** Opening DATASET EXCERPTS block **
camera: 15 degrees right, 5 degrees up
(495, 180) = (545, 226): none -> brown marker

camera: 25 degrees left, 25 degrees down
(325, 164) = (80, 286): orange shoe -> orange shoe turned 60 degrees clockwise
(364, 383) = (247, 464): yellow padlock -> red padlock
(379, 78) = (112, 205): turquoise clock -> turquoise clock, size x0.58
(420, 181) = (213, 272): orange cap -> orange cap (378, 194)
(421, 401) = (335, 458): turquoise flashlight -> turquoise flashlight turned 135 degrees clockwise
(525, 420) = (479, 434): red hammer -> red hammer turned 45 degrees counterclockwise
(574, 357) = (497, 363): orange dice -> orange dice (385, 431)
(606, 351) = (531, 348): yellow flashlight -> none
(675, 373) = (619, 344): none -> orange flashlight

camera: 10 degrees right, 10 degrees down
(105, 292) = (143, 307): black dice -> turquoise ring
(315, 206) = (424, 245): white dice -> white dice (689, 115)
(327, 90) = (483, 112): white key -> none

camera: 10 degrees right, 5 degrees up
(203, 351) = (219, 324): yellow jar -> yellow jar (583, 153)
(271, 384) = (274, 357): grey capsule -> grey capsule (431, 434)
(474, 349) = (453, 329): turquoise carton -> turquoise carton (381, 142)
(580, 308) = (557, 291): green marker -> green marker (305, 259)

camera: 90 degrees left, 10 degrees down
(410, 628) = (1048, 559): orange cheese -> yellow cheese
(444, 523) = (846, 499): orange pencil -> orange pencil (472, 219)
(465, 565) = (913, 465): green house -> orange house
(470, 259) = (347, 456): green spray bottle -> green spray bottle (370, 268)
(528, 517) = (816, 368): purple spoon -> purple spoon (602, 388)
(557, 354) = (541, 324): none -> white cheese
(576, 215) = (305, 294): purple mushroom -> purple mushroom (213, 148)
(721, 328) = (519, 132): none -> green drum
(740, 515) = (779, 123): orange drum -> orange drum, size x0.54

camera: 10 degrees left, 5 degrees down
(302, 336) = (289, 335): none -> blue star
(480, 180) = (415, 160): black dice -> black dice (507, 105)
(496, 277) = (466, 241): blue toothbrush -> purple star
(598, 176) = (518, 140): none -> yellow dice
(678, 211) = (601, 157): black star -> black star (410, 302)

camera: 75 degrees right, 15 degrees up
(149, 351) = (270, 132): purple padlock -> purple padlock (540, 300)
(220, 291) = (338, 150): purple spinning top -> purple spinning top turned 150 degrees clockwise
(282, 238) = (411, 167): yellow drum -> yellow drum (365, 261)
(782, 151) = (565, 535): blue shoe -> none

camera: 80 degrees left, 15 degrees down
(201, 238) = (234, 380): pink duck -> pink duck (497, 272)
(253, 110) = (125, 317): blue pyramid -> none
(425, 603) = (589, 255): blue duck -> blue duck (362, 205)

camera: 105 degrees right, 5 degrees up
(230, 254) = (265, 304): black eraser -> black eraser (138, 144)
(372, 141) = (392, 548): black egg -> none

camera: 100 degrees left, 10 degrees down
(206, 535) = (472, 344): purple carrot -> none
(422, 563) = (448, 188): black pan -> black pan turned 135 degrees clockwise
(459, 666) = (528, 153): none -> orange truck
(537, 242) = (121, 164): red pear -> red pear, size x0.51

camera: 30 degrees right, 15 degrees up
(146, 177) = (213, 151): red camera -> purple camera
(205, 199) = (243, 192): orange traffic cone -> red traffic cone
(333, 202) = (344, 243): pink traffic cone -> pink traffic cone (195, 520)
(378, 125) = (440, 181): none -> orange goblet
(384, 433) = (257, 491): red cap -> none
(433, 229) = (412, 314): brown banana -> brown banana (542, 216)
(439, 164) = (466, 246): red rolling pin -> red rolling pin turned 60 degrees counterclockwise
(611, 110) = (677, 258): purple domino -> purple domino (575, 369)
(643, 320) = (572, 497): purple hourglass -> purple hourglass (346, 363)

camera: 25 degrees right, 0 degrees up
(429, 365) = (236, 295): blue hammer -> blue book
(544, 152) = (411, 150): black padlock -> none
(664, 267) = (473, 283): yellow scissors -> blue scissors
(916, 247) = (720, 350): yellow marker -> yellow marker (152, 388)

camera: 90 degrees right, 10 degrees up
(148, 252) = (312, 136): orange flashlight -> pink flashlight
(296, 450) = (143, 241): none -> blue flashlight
** Closing DATASET EXCERPTS block **
[EXERCISE BRIEF]: The full set of data above must come back exactly as written.

[EXERCISE ANSWER]:
camera: 15 degrees right, 5 degrees up
(495, 180) = (545, 226): none -> brown marker

camera: 25 degrees left, 25 degrees down
(325, 164) = (80, 286): orange shoe -> orange shoe turned 60 degrees clockwise
(364, 383) = (247, 464): yellow padlock -> red padlock
(379, 78) = (112, 205): turquoise clock -> turquoise clock, size x0.58
(420, 181) = (213, 272): orange cap -> orange cap (378, 194)
(421, 401) = (335, 458): turquoise flashlight -> turquoise flashlight turned 135 degrees clockwise
(525, 420) = (479, 434): red hammer -> red hammer turned 45 degrees counterclockwise
(574, 357) = (497, 363): orange dice -> orange dice (385, 431)
(606, 351) = (531, 348): yellow flashlight -> none
(675, 373) = (619, 344): none -> orange flashlight

camera: 10 degrees right, 10 degrees down
(105, 292) = (143, 307): black dice -> turquoise ring
(315, 206) = (424, 245): white dice -> white dice (689, 115)
(327, 90) = (483, 112): white key -> none

camera: 10 degrees right, 5 degrees up
(203, 351) = (219, 324): yellow jar -> yellow jar (583, 153)
(271, 384) = (274, 357): grey capsule -> grey capsule (431, 434)
(474, 349) = (453, 329): turquoise carton -> turquoise carton (381, 142)
(580, 308) = (557, 291): green marker -> green marker (305, 259)

camera: 90 degrees left, 10 degrees down
(410, 628) = (1048, 559): orange cheese -> yellow cheese
(444, 523) = (846, 499): orange pencil -> orange pencil (472, 219)
(465, 565) = (913, 465): green house -> orange house
(470, 259) = (347, 456): green spray bottle -> green spray bottle (370, 268)
(528, 517) = (816, 368): purple spoon -> purple spoon (602, 388)
(557, 354) = (541, 324): none -> white cheese
(576, 215) = (305, 294): purple mushroom -> purple mushroom (213, 148)
(721, 328) = (519, 132): none -> green drum
(740, 515) = (779, 123): orange drum -> orange drum, size x0.54

camera: 10 degrees left, 5 degrees down
(302, 336) = (289, 335): none -> blue star
(480, 180) = (415, 160): black dice -> black dice (507, 105)
(496, 277) = (466, 241): blue toothbrush -> purple star
(598, 176) = (518, 140): none -> yellow dice
(678, 211) = (601, 157): black star -> black star (410, 302)

camera: 75 degrees right, 15 degrees up
(149, 351) = (270, 132): purple padlock -> purple padlock (540, 300)
(220, 291) = (338, 150): purple spinning top -> purple spinning top turned 150 degrees clockwise
(282, 238) = (411, 167): yellow drum -> yellow drum (365, 261)
(782, 151) = (565, 535): blue shoe -> none

camera: 80 degrees left, 15 degrees down
(201, 238) = (234, 380): pink duck -> pink duck (497, 272)
(253, 110) = (125, 317): blue pyramid -> none
(425, 603) = (589, 255): blue duck -> blue duck (362, 205)

camera: 105 degrees right, 5 degrees up
(230, 254) = (265, 304): black eraser -> black eraser (138, 144)
(372, 141) = (392, 548): black egg -> none

camera: 100 degrees left, 10 degrees down
(206, 535) = (472, 344): purple carrot -> none
(422, 563) = (448, 188): black pan -> black pan turned 135 degrees clockwise
(459, 666) = (528, 153): none -> orange truck
(537, 242) = (121, 164): red pear -> red pear, size x0.51

camera: 30 degrees right, 15 degrees up
(146, 177) = (213, 151): red camera -> purple camera
(205, 199) = (243, 192): orange traffic cone -> red traffic cone
(333, 202) = (344, 243): pink traffic cone -> pink traffic cone (195, 520)
(378, 125) = (440, 181): none -> orange goblet
(384, 433) = (257, 491): red cap -> none
(433, 229) = (412, 314): brown banana -> brown banana (542, 216)
(439, 164) = (466, 246): red rolling pin -> red rolling pin turned 60 degrees counterclockwise
(611, 110) = (677, 258): purple domino -> purple domino (575, 369)
(643, 320) = (572, 497): purple hourglass -> purple hourglass (346, 363)

camera: 25 degrees right, 0 degrees up
(429, 365) = (236, 295): blue hammer -> blue book
(544, 152) = (411, 150): black padlock -> none
(664, 267) = (473, 283): yellow scissors -> blue scissors
(916, 247) = (720, 350): yellow marker -> yellow marker (152, 388)

camera: 90 degrees right, 10 degrees up
(148, 252) = (312, 136): orange flashlight -> pink flashlight
(296, 450) = (143, 241): none -> blue flashlight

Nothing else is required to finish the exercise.